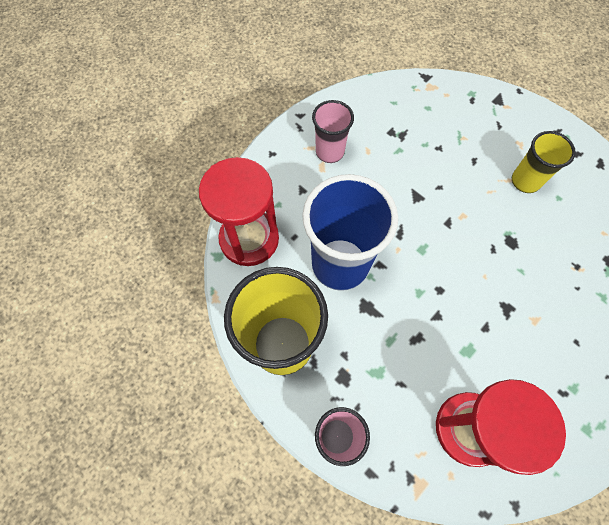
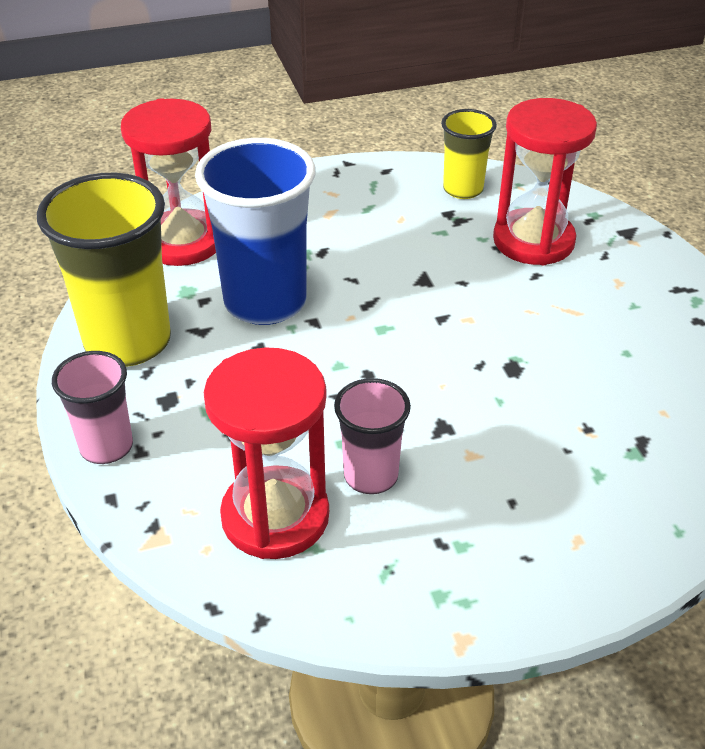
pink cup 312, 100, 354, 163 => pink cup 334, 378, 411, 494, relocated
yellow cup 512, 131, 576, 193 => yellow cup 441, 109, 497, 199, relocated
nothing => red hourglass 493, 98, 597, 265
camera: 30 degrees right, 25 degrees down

▸ **EXERCISE**
Sift the data above for lines with "relocated", then copy each one.

▸ **RESPONSE BELOW**
pink cup 312, 100, 354, 163 => pink cup 334, 378, 411, 494, relocated
yellow cup 512, 131, 576, 193 => yellow cup 441, 109, 497, 199, relocated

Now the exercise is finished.